TO DO: The answer must be the complete listing, copied exactly.

RECORDED INFORMATION:

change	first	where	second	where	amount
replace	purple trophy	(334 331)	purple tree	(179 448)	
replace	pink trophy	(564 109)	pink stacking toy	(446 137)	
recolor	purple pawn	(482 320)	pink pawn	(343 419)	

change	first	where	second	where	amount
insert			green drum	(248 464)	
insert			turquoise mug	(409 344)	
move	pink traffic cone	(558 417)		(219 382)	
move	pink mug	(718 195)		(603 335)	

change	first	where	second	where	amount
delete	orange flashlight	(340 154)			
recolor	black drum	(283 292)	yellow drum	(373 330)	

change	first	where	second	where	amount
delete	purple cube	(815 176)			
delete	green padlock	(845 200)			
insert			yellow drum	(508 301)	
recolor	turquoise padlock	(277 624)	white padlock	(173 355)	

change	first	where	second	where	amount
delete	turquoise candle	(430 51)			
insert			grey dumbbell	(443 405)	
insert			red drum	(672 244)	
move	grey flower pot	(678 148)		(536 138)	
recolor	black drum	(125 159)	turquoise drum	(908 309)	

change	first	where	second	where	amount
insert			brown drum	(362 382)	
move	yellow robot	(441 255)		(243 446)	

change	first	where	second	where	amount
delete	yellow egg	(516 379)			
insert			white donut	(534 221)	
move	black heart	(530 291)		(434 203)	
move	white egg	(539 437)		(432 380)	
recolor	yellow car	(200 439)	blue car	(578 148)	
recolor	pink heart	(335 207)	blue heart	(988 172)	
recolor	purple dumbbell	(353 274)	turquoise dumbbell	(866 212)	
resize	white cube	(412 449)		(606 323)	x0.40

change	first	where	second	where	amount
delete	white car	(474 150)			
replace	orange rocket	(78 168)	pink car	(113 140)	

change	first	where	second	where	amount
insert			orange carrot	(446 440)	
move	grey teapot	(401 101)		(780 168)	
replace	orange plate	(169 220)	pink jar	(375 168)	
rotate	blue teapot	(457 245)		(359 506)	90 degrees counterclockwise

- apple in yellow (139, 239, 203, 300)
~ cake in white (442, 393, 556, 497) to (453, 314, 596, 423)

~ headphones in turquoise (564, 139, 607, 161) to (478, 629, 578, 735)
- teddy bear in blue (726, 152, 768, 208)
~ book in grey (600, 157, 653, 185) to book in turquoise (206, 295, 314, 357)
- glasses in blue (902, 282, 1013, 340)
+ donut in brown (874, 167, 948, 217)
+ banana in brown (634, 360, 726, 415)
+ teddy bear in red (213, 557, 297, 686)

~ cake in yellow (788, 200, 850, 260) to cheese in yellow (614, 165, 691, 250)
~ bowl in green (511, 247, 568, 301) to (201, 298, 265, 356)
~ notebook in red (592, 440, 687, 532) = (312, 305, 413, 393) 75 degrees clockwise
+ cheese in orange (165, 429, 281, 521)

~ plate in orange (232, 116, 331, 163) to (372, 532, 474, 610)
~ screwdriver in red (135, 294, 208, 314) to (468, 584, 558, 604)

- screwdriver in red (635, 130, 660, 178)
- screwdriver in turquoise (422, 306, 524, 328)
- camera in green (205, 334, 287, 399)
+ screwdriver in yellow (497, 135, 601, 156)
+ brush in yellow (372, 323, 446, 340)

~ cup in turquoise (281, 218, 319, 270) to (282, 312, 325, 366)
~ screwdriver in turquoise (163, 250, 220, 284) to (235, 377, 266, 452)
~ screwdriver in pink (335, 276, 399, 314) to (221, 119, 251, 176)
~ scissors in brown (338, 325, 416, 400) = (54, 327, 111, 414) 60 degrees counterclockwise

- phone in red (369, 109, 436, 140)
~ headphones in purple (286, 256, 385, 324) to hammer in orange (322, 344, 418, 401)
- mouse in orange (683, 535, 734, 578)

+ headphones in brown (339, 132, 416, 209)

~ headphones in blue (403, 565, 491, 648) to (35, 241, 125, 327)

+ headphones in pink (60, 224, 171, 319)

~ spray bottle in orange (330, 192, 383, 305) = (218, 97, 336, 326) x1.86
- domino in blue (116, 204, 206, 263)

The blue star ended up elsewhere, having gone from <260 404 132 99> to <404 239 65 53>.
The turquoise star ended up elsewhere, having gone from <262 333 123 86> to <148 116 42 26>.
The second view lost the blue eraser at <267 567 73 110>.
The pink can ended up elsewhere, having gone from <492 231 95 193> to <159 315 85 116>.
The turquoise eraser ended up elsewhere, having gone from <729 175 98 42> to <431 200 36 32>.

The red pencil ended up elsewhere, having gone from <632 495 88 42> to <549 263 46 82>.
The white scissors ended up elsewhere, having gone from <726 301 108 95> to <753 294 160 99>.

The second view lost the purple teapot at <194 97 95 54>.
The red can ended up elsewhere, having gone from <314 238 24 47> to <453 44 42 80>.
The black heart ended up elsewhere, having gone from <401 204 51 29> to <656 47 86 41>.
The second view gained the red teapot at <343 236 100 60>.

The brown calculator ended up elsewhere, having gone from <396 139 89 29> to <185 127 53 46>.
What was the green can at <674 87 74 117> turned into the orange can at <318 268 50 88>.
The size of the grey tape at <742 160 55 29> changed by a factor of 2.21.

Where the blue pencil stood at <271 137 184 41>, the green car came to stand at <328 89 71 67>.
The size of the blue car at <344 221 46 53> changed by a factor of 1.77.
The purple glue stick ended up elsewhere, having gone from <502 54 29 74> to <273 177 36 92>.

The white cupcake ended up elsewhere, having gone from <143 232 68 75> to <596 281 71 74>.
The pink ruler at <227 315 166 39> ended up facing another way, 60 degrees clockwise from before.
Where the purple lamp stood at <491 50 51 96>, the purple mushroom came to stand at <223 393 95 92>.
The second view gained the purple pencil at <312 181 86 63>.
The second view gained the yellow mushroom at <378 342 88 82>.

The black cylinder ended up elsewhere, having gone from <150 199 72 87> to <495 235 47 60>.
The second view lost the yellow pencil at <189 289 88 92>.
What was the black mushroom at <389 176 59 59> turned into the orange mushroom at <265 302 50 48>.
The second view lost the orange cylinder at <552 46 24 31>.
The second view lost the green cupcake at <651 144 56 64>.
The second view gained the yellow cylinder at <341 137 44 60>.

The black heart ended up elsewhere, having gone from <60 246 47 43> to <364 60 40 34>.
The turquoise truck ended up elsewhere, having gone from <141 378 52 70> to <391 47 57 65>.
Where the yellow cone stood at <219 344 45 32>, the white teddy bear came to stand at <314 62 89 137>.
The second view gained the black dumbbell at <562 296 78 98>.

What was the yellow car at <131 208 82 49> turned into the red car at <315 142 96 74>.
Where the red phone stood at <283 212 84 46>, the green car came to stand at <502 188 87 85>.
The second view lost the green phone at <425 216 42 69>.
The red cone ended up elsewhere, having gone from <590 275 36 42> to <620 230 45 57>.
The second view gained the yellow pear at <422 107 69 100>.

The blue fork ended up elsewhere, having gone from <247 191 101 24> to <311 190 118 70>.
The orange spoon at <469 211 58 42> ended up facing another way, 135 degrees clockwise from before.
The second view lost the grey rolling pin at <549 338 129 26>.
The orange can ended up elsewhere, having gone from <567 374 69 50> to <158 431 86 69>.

RESPONSE:
change	first	where	second	where	amount
replace	purple trophy	(334 331)	purple tree	(179 448)	
replace	pink trophy	(564 109)	pink stacking toy	(446 137)	
recolor	purple pawn	(482 320)	pink pawn	(343 419)	

change	first	where	second	where	amount
insert			green drum	(248 464)	
insert			turquoise mug	(409 344)	
move	pink traffic cone	(558 417)		(219 382)	
move	pink mug	(718 195)		(603 335)	

change	first	where	second	where	amount
delete	orange flashlight	(340 154)			
recolor	black drum	(283 292)	yellow drum	(373 330)	

change	first	where	second	where	amount
delete	purple cube	(815 176)			
delete	green padlock	(845 200)			
insert			yellow drum	(508 301)	
recolor	turquoise padlock	(277 624)	white padlock	(173 355)	

change	first	where	second	where	amount
delete	turquoise candle	(430 51)			
insert			grey dumbbell	(443 405)	
insert			red drum	(672 244)	
move	grey flower pot	(678 148)		(536 138)	
recolor	black drum	(125 159)	turquoise drum	(908 309)	

change	first	where	second	where	amount
insert			brown drum	(362 382)	
move	yellow robot	(441 255)		(243 446)	

change	first	where	second	where	amount
delete	yellow egg	(516 379)			
insert			white donut	(534 221)	
move	black heart	(530 291)		(434 203)	
move	white egg	(539 437)		(432 380)	
recolor	yellow car	(200 439)	blue car	(578 148)	
recolor	pink heart	(335 207)	blue heart	(988 172)	
recolor	purple dumbbell	(353 274)	turquoise dumbbell	(866 212)	
resize	white cube	(412 449)		(606 323)	x0.40

change	first	where	second	where	amount
delete	white car	(474 150)			
replace	orange rocket	(78 168)	pink car	(113 140)	

change	first	where	second	where	amount
insert			orange carrot	(446 440)	
move	grey teapot	(401 101)		(780 168)	
replace	orange plate	(169 220)	pink jar	(375 168)	
rotate	blue teapot	(457 245)		(359 506)	90 degrees counterclockwise

- apple in yellow (139, 239, 203, 300)
~ cake in white (442, 393, 556, 497) to (453, 314, 596, 423)

~ headphones in turquoise (564, 139, 607, 161) to (478, 629, 578, 735)
- teddy bear in blue (726, 152, 768, 208)
~ book in grey (600, 157, 653, 185) to book in turquoise (206, 295, 314, 357)
- glasses in blue (902, 282, 1013, 340)
+ donut in brown (874, 167, 948, 217)
+ banana in brown (634, 360, 726, 415)
+ teddy bear in red (213, 557, 297, 686)

~ cake in yellow (788, 200, 850, 260) to cheese in yellow (614, 165, 691, 250)
~ bowl in green (511, 247, 568, 301) to (201, 298, 265, 356)
~ notebook in red (592, 440, 687, 532) = (312, 305, 413, 393) 75 degrees clockwise
+ cheese in orange (165, 429, 281, 521)

~ plate in orange (232, 116, 331, 163) to (372, 532, 474, 610)
~ screwdriver in red (135, 294, 208, 314) to (468, 584, 558, 604)

- screwdriver in red (635, 130, 660, 178)
- screwdriver in turquoise (422, 306, 524, 328)
- camera in green (205, 334, 287, 399)
+ screwdriver in yellow (497, 135, 601, 156)
+ brush in yellow (372, 323, 446, 340)

~ cup in turquoise (281, 218, 319, 270) to (282, 312, 325, 366)
~ screwdriver in turquoise (163, 250, 220, 284) to (235, 377, 266, 452)
~ screwdriver in pink (335, 276, 399, 314) to (221, 119, 251, 176)
~ scissors in brown (338, 325, 416, 400) = (54, 327, 111, 414) 60 degrees counterclockwise

- phone in red (369, 109, 436, 140)
~ headphones in purple (286, 256, 385, 324) to hammer in orange (322, 344, 418, 401)
- mouse in orange (683, 535, 734, 578)

+ headphones in brown (339, 132, 416, 209)

~ headphones in blue (403, 565, 491, 648) to (35, 241, 125, 327)

+ headphones in pink (60, 224, 171, 319)

~ spray bottle in orange (330, 192, 383, 305) = (218, 97, 336, 326) x1.86
- domino in blue (116, 204, 206, 263)

The blue star ended up elsewhere, having gone from <260 404 132 99> to <404 239 65 53>.
The turquoise star ended up elsewhere, having gone from <262 333 123 86> to <148 116 42 26>.
The second view lost the blue eraser at <267 567 73 110>.
The pink can ended up elsewhere, having gone from <492 231 95 193> to <159 315 85 116>.
The turquoise eraser ended up elsewhere, having gone from <729 175 98 42> to <431 200 36 32>.

The red pencil ended up elsewhere, having gone from <632 495 88 42> to <549 263 46 82>.
The white scissors ended up elsewhere, having gone from <726 301 108 95> to <753 294 160 99>.

The second view lost the purple teapot at <194 97 95 54>.
The red can ended up elsewhere, having gone from <314 238 24 47> to <453 44 42 80>.
The black heart ended up elsewhere, having gone from <401 204 51 29> to <656 47 86 41>.
The second view gained the red teapot at <343 236 100 60>.

The brown calculator ended up elsewhere, having gone from <396 139 89 29> to <185 127 53 46>.
What was the green can at <674 87 74 117> turned into the orange can at <318 268 50 88>.
The size of the grey tape at <742 160 55 29> changed by a factor of 2.21.

Where the blue pencil stood at <271 137 184 41>, the green car came to stand at <328 89 71 67>.
The size of the blue car at <344 221 46 53> changed by a factor of 1.77.
The purple glue stick ended up elsewhere, having gone from <502 54 29 74> to <273 177 36 92>.

The white cupcake ended up elsewhere, having gone from <143 232 68 75> to <596 281 71 74>.
The pink ruler at <227 315 166 39> ended up facing another way, 60 degrees clockwise from before.
Where the purple lamp stood at <491 50 51 96>, the purple mushroom came to stand at <223 393 95 92>.
The second view gained the purple pencil at <312 181 86 63>.
The second view gained the yellow mushroom at <378 342 88 82>.

The black cylinder ended up elsewhere, having gone from <150 199 72 87> to <495 235 47 60>.
The second view lost the yellow pencil at <189 289 88 92>.
What was the black mushroom at <389 176 59 59> turned into the orange mushroom at <265 302 50 48>.
The second view lost the orange cylinder at <552 46 24 31>.
The second view lost the green cupcake at <651 144 56 64>.
The second view gained the yellow cylinder at <341 137 44 60>.

The black heart ended up elsewhere, having gone from <60 246 47 43> to <364 60 40 34>.
The turquoise truck ended up elsewhere, having gone from <141 378 52 70> to <391 47 57 65>.
Where the yellow cone stood at <219 344 45 32>, the white teddy bear came to stand at <314 62 89 137>.
The second view gained the black dumbbell at <562 296 78 98>.

What was the yellow car at <131 208 82 49> turned into the red car at <315 142 96 74>.
Where the red phone stood at <283 212 84 46>, the green car came to stand at <502 188 87 85>.
The second view lost the green phone at <425 216 42 69>.
The red cone ended up elsewhere, having gone from <590 275 36 42> to <620 230 45 57>.
The second view gained the yellow pear at <422 107 69 100>.

The blue fork ended up elsewhere, having gone from <247 191 101 24> to <311 190 118 70>.
The orange spoon at <469 211 58 42> ended up facing another way, 135 degrees clockwise from before.
The second view lost the grey rolling pin at <549 338 129 26>.
The orange can ended up elsewhere, having gone from <567 374 69 50> to <158 431 86 69>.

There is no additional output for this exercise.